Task goal
Look through the entries below and extract exactly the lines from the one containing "blue circle: (58, 108) -> (51, 54), moved" through the one containing "red line: (22, 70) -> (48, 51), moved", ends included.

Data extracts
= Beginning of Section =
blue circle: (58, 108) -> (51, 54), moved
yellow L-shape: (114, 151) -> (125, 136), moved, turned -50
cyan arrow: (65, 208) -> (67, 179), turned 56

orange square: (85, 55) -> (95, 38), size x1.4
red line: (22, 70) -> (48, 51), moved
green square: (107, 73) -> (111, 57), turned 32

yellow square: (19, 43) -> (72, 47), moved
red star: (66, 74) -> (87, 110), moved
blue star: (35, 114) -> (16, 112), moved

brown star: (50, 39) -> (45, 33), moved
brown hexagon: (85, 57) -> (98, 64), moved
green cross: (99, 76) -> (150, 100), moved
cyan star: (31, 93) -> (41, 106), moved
= End of Section =
= Beginning of Section =
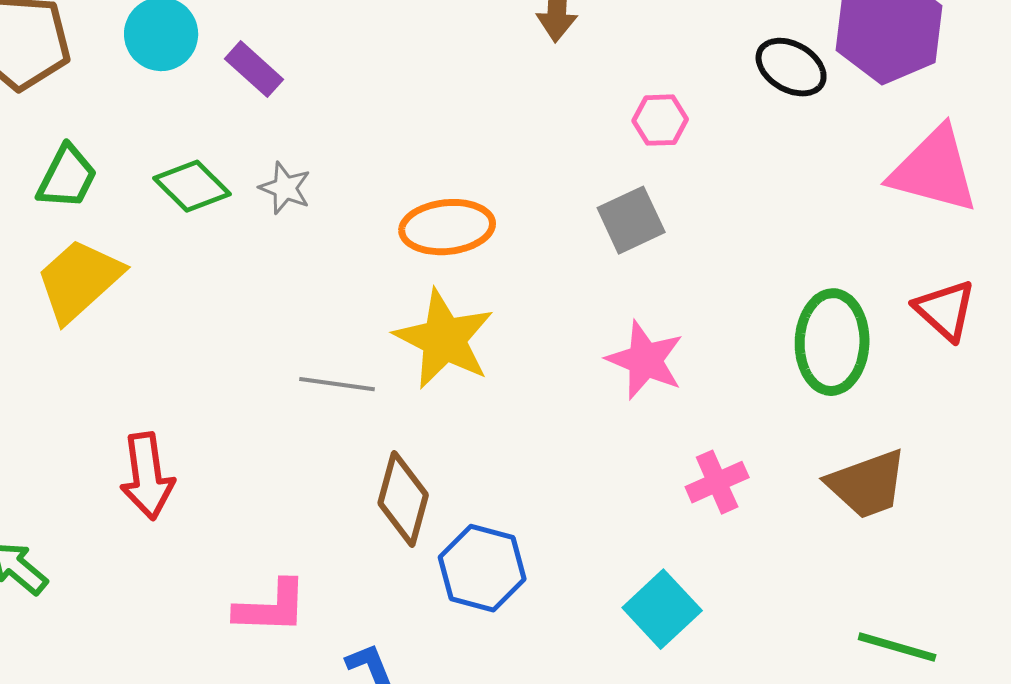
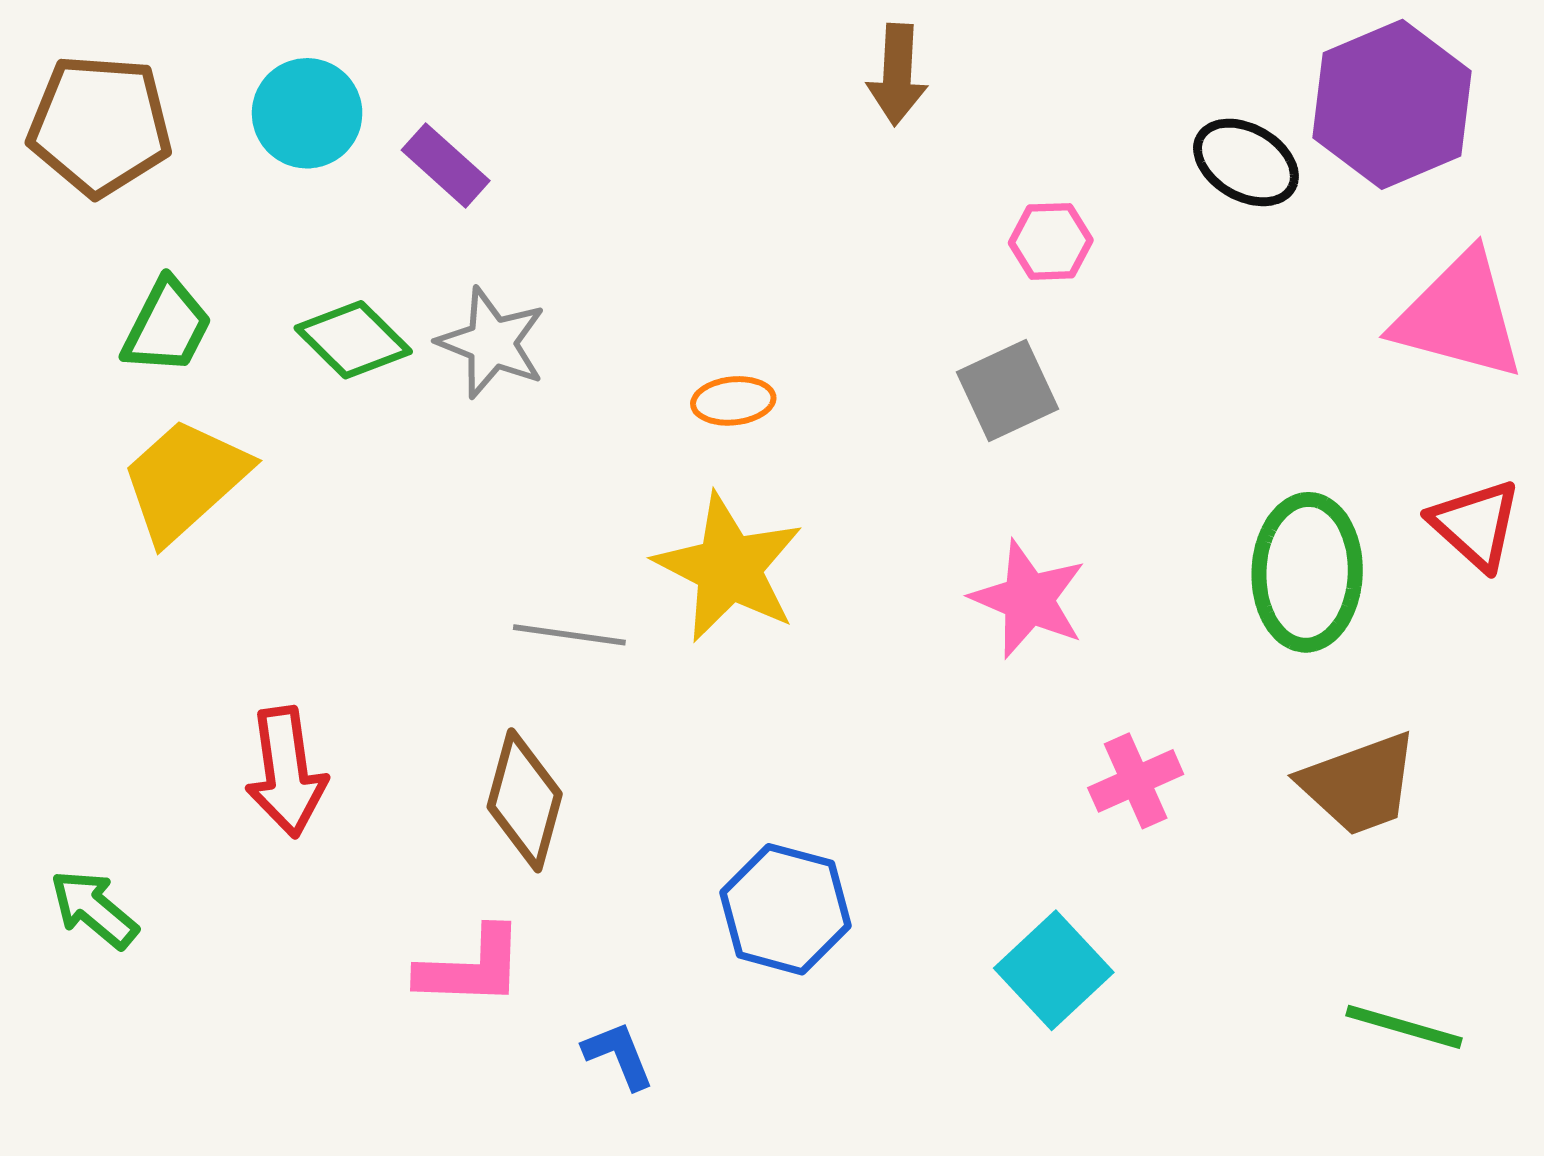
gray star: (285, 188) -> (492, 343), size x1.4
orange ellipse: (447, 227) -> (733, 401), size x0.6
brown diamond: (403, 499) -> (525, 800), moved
= End of Section =
= Beginning of Section =
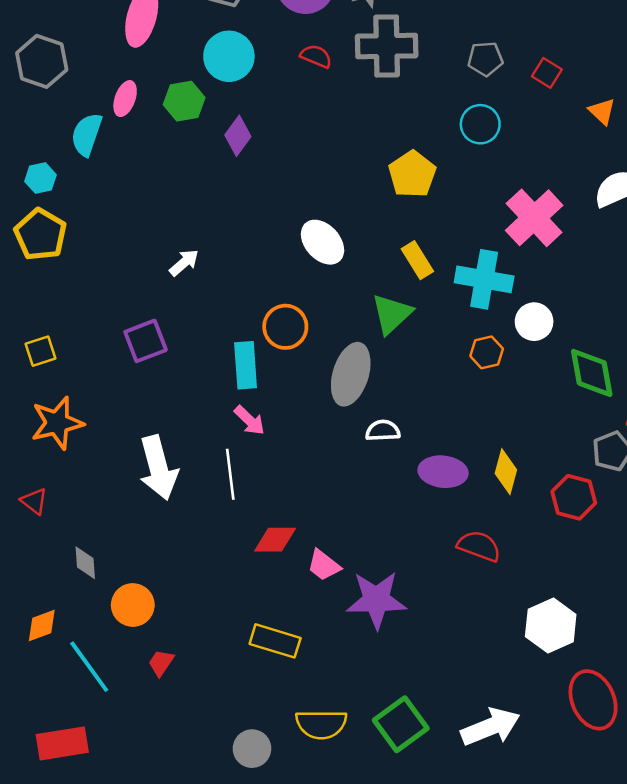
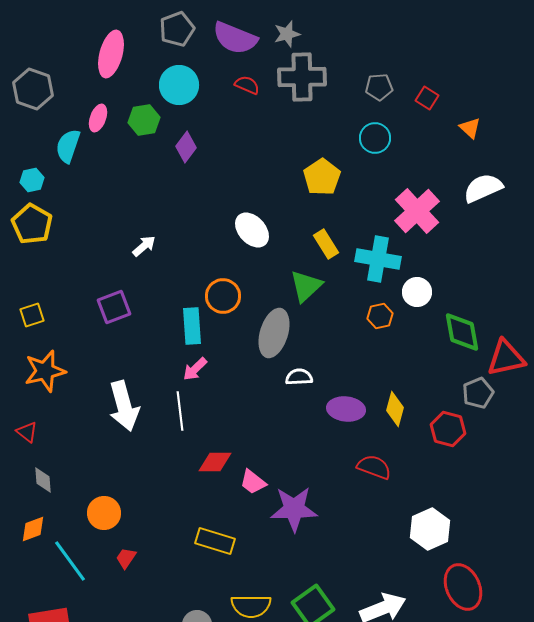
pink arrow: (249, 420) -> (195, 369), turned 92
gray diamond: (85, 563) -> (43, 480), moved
= End of Section =
Response to the exercise
blue circle: (58, 108) -> (51, 54), moved
yellow L-shape: (114, 151) -> (125, 136), moved, turned -50
cyan arrow: (65, 208) -> (67, 179), turned 56

orange square: (85, 55) -> (95, 38), size x1.4
red line: (22, 70) -> (48, 51), moved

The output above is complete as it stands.